Your task:
An exact repetition of the data below, without images, is the expected answer.
***** Data
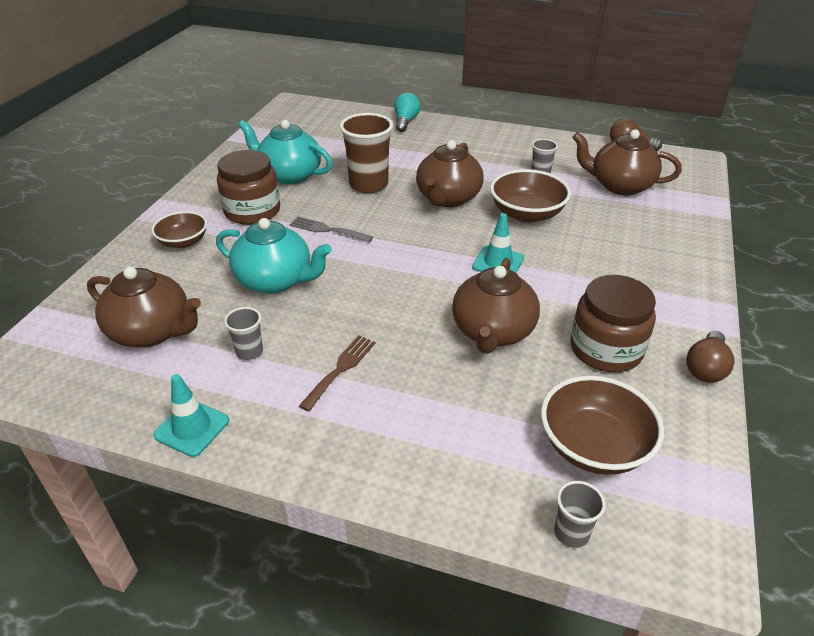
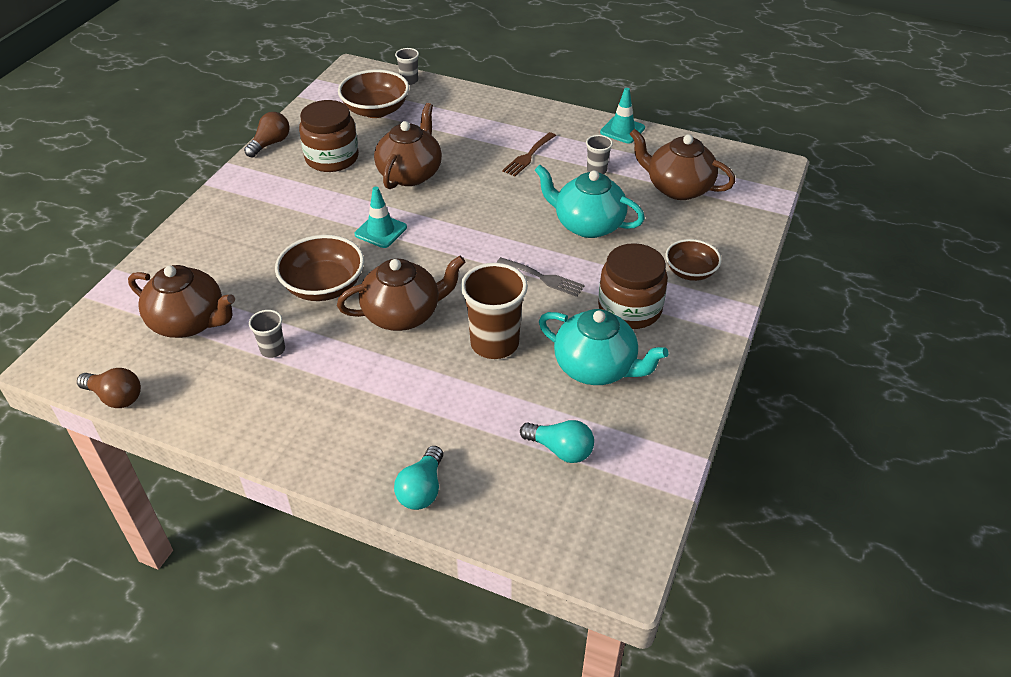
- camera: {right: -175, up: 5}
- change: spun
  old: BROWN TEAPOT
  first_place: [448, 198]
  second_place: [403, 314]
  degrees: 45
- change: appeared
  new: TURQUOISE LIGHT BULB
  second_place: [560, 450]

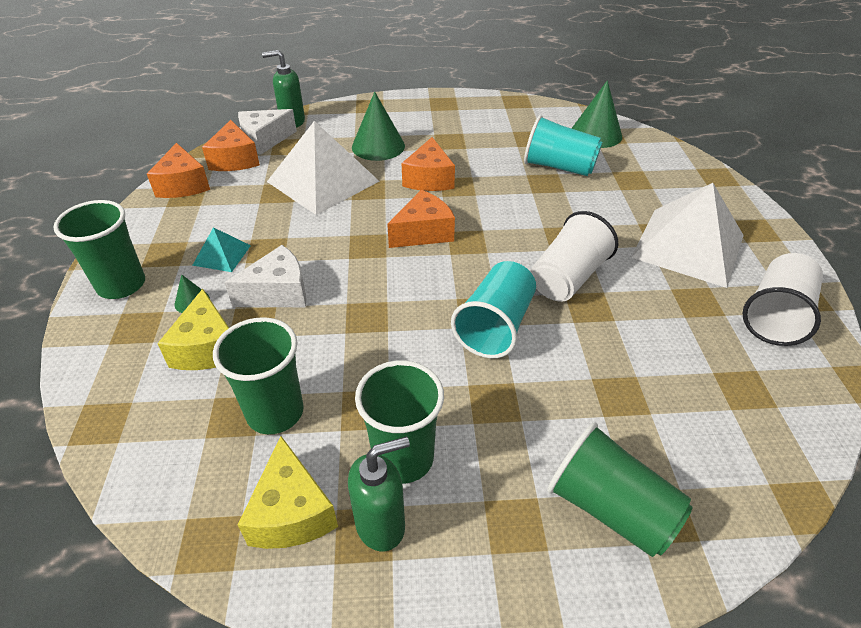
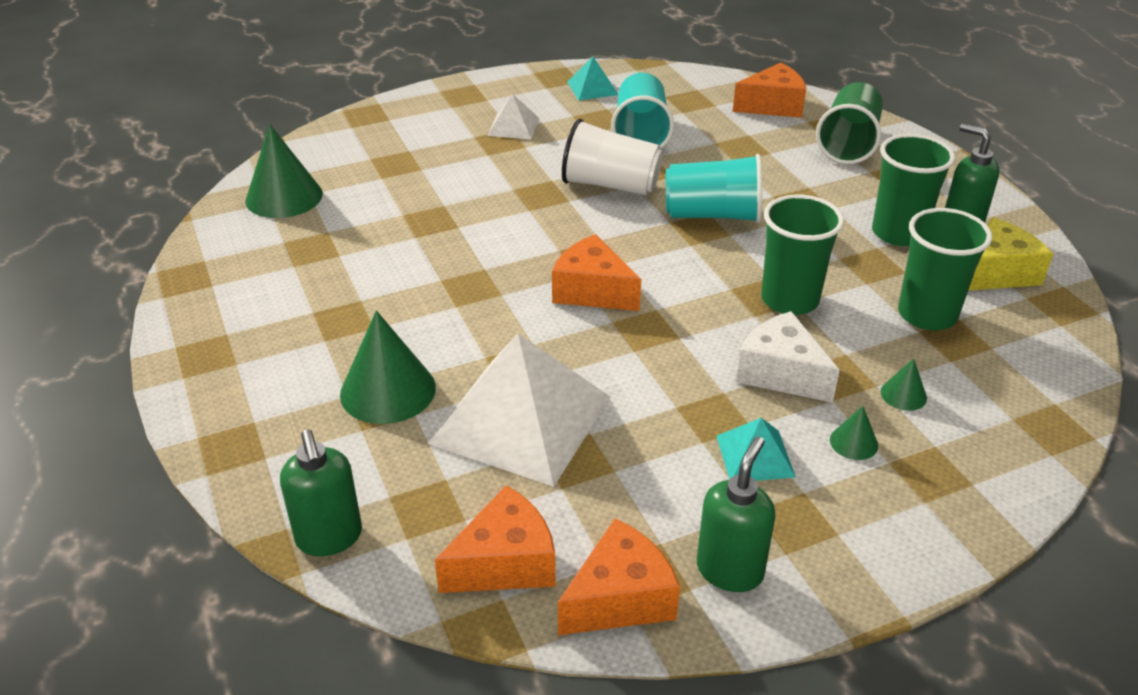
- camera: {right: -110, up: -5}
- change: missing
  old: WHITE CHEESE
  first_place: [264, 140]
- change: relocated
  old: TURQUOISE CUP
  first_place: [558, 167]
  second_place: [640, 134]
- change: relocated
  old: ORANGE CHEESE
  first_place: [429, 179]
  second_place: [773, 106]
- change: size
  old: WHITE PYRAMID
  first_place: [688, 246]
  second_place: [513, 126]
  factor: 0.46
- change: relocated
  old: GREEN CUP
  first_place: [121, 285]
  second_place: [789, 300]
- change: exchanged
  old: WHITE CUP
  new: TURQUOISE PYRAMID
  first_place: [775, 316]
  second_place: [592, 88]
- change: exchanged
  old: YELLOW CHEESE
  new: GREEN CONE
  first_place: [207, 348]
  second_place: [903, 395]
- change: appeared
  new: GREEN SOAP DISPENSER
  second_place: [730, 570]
**********
Written solution:
- camera: {right: -175, up: 5}
- change: spun
  old: BROWN TEAPOT
  first_place: [448, 198]
  second_place: [403, 314]
  degrees: 45
- change: appeared
  new: TURQUOISE LIGHT BULB
  second_place: [560, 450]

- camera: {right: -110, up: -5}
- change: missing
  old: WHITE CHEESE
  first_place: [264, 140]
- change: relocated
  old: TURQUOISE CUP
  first_place: [558, 167]
  second_place: [640, 134]
- change: relocated
  old: ORANGE CHEESE
  first_place: [429, 179]
  second_place: [773, 106]
- change: size
  old: WHITE PYRAMID
  first_place: [688, 246]
  second_place: [513, 126]
  factor: 0.46
- change: relocated
  old: GREEN CUP
  first_place: [121, 285]
  second_place: [789, 300]
- change: exchanged
  old: WHITE CUP
  new: TURQUOISE PYRAMID
  first_place: [775, 316]
  second_place: [592, 88]
- change: exchanged
  old: YELLOW CHEESE
  new: GREEN CONE
  first_place: [207, 348]
  second_place: [903, 395]
- change: appeared
  new: GREEN SOAP DISPENSER
  second_place: [730, 570]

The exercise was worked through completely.